_TASK INSTRUCTIONS_:
Check every line of the data below for the word "green". Copy the ones that have it.

_RAW DATA_:
•••••

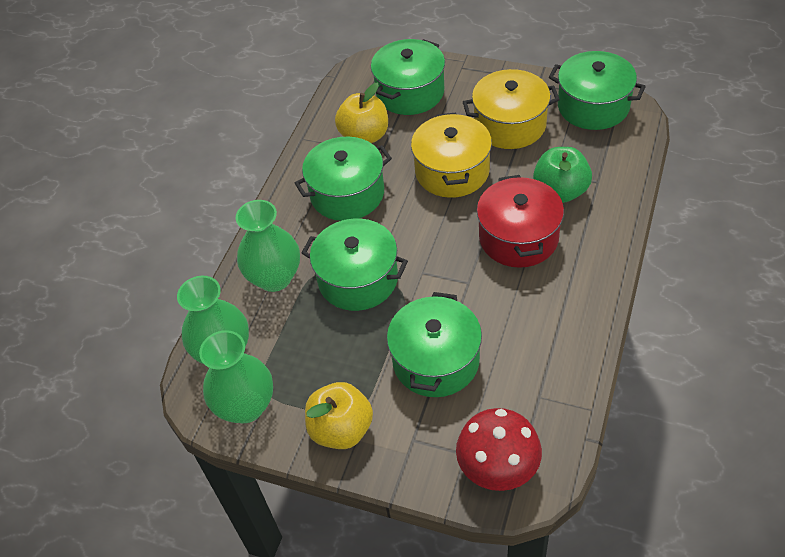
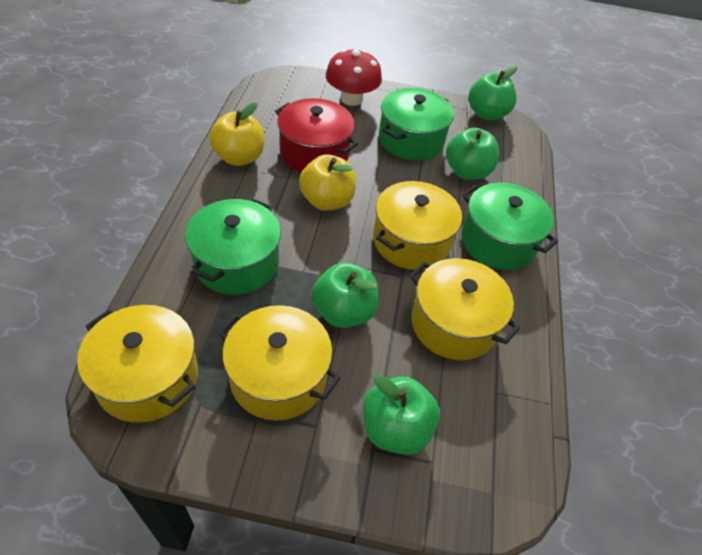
green apple: 1 -> 4
green pot: 5 -> 3
green vase: 3 -> 0
yellow pot: 2 -> 4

•••••

_PROBLEM SOLUTION_:
green apple: 1 -> 4
green pot: 5 -> 3
green vase: 3 -> 0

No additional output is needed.